WHAT YOU WILL DO:
Go through the data below and copy it exactly, skipping every picture.

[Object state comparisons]
##############################
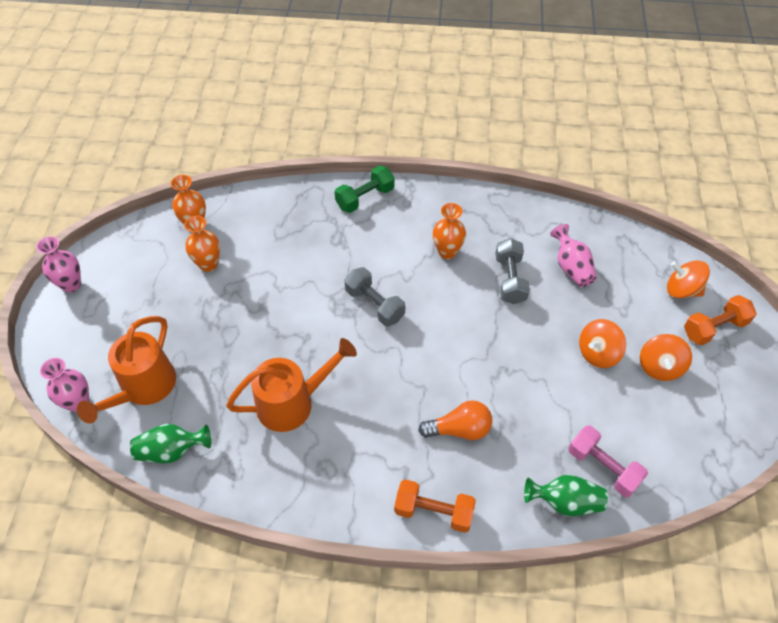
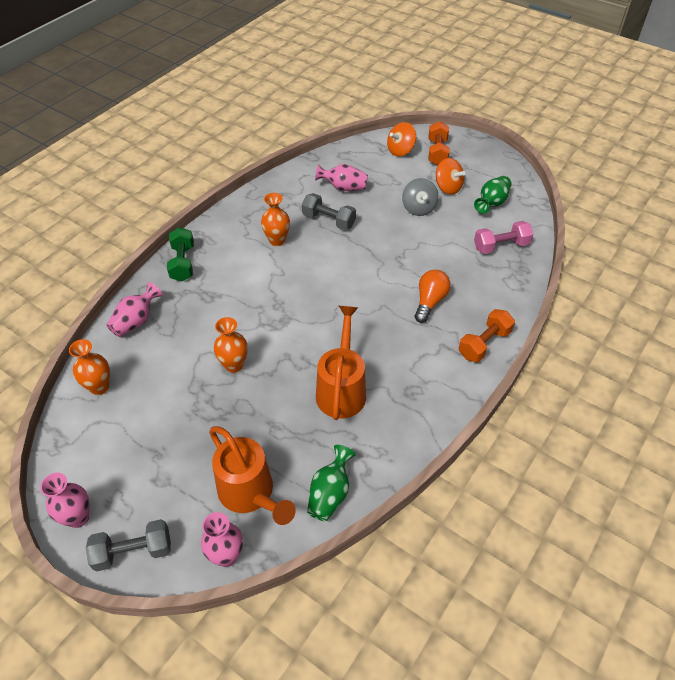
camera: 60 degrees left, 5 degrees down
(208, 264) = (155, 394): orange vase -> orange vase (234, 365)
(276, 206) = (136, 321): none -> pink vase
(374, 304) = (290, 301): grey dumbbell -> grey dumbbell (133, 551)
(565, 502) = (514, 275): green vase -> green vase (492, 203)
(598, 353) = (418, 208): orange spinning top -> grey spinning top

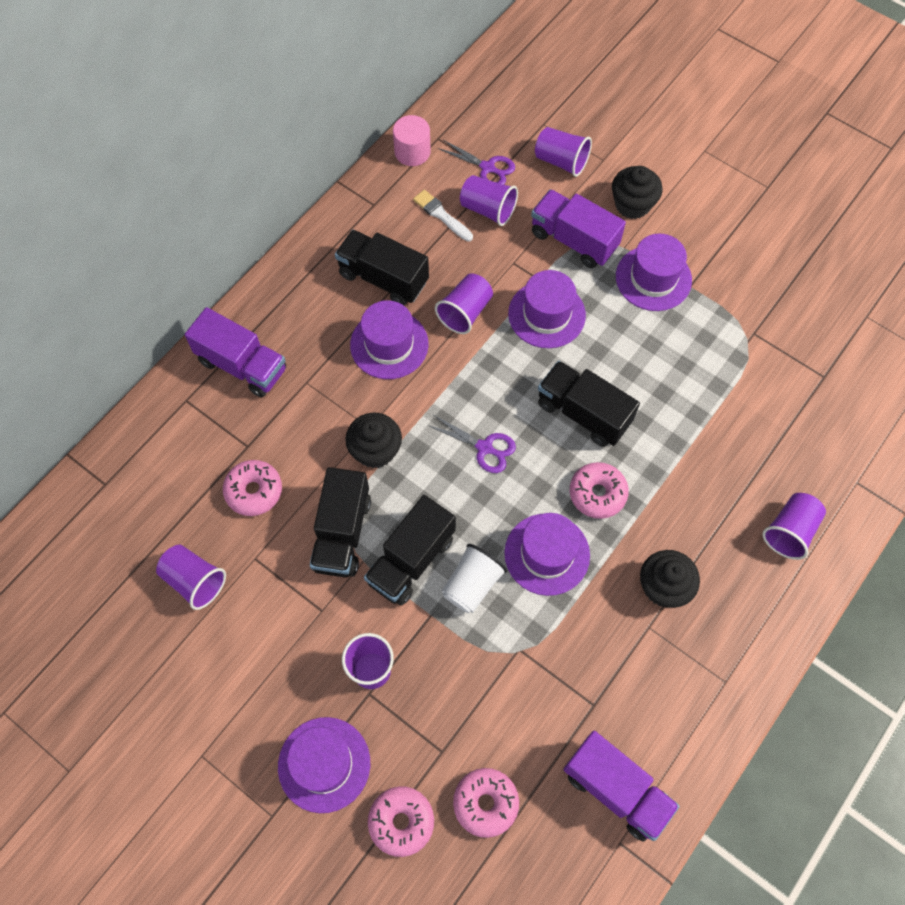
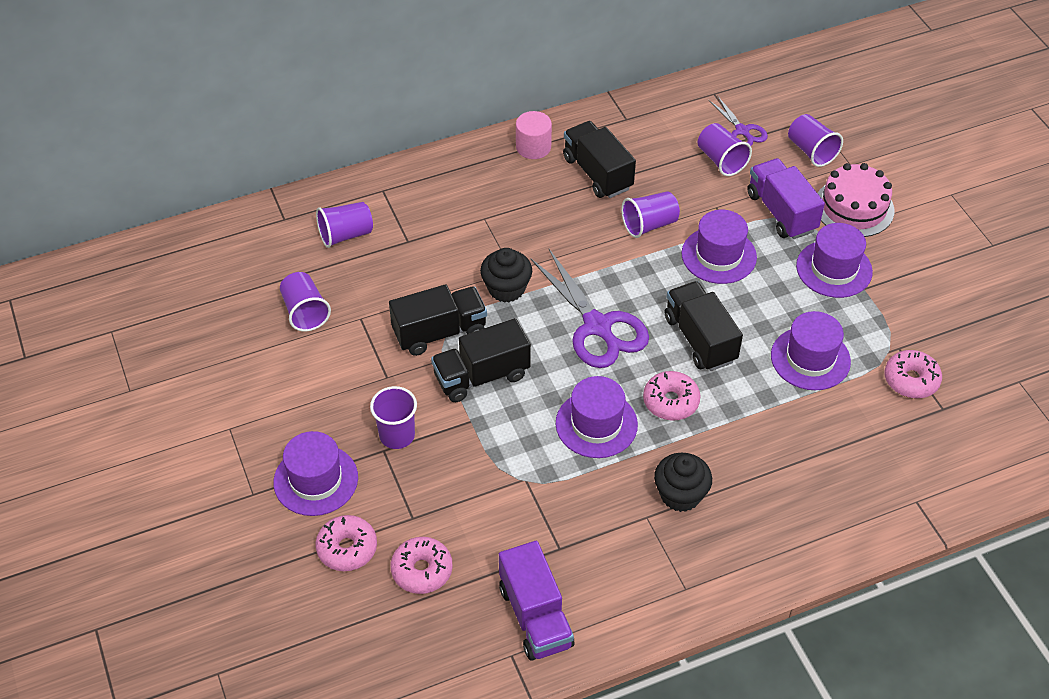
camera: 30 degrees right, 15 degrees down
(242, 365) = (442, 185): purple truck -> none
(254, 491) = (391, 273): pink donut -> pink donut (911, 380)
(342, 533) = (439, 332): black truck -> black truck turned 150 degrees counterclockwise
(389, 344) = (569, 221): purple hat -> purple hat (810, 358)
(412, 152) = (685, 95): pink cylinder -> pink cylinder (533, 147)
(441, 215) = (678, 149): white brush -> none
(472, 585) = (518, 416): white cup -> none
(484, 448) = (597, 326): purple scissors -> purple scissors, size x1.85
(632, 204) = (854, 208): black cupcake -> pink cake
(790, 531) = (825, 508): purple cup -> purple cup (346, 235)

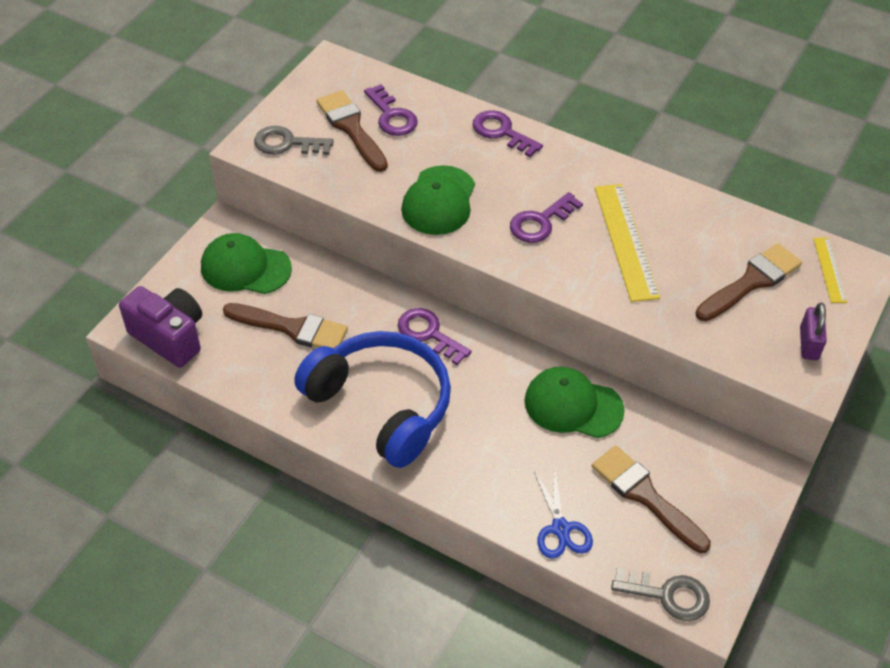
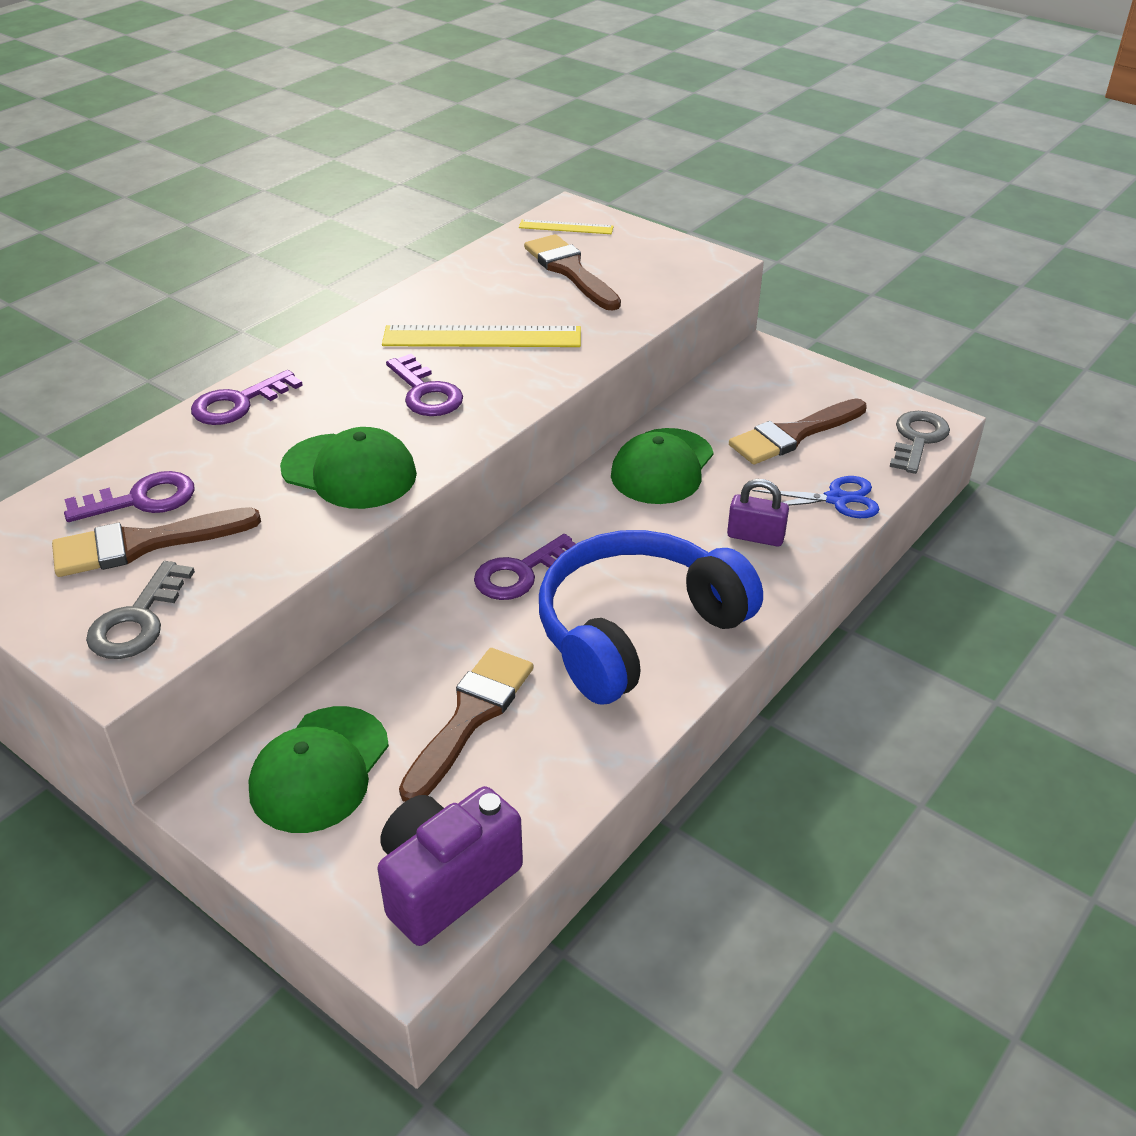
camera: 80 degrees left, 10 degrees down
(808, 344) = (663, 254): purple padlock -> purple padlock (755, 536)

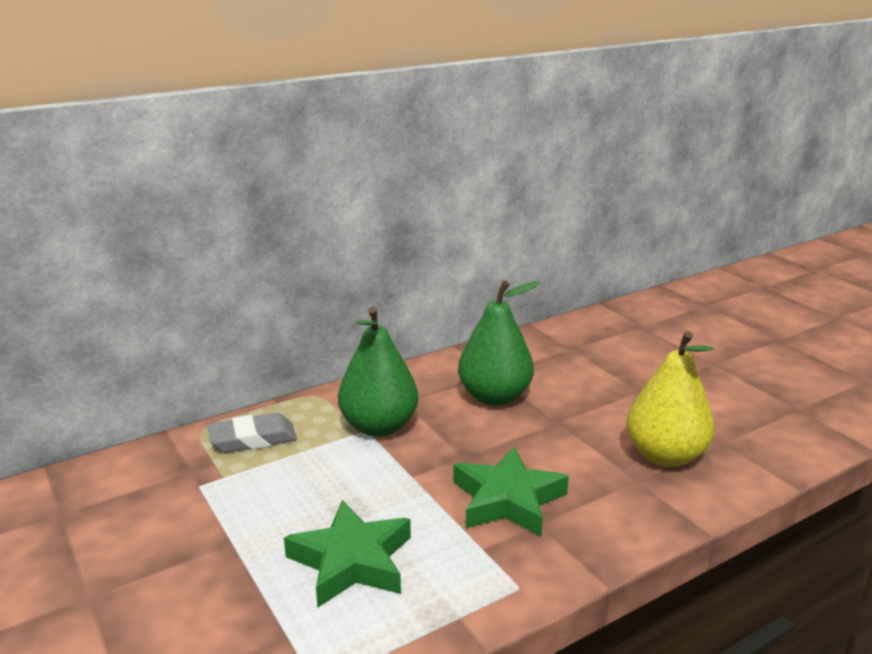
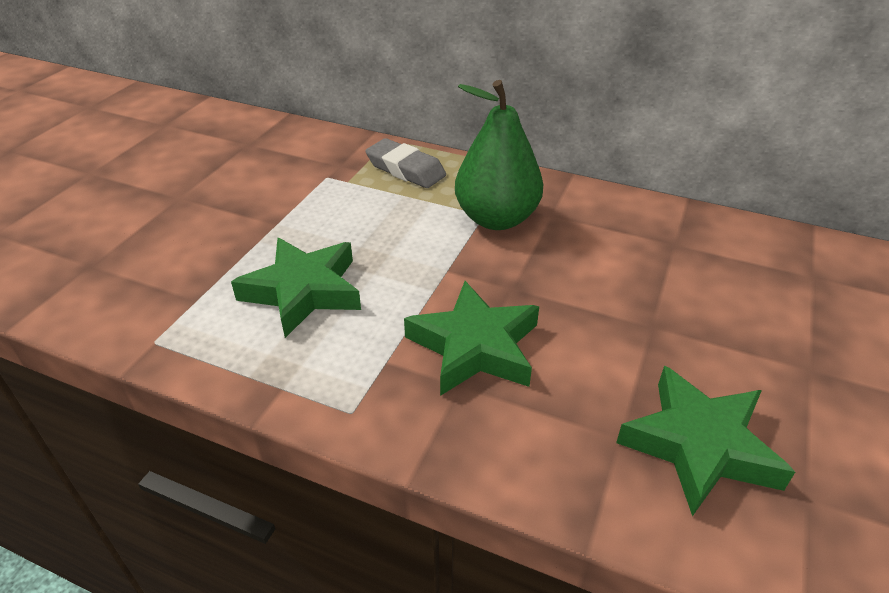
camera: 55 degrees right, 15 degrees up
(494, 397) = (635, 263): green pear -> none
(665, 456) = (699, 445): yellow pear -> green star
##############################
OUTPUT OF THE TASK:
camera: 60 degrees left, 5 degrees down
(208, 264) = (155, 394): orange vase -> orange vase (234, 365)
(276, 206) = (136, 321): none -> pink vase
(374, 304) = (290, 301): grey dumbbell -> grey dumbbell (133, 551)
(565, 502) = (514, 275): green vase -> green vase (492, 203)
(598, 353) = (418, 208): orange spinning top -> grey spinning top

camera: 30 degrees right, 15 degrees down
(242, 365) = (442, 185): purple truck -> none
(254, 491) = (391, 273): pink donut -> pink donut (911, 380)
(342, 533) = (439, 332): black truck -> black truck turned 150 degrees counterclockwise
(389, 344) = (569, 221): purple hat -> purple hat (810, 358)
(412, 152) = (685, 95): pink cylinder -> pink cylinder (533, 147)
(441, 215) = (678, 149): white brush -> none
(472, 585) = (518, 416): white cup -> none
(484, 448) = (597, 326): purple scissors -> purple scissors, size x1.85
(632, 204) = (854, 208): black cupcake -> pink cake
(790, 531) = (825, 508): purple cup -> purple cup (346, 235)

camera: 80 degrees left, 10 degrees down
(808, 344) = (663, 254): purple padlock -> purple padlock (755, 536)

camera: 55 degrees right, 15 degrees up
(494, 397) = (635, 263): green pear -> none
(665, 456) = (699, 445): yellow pear -> green star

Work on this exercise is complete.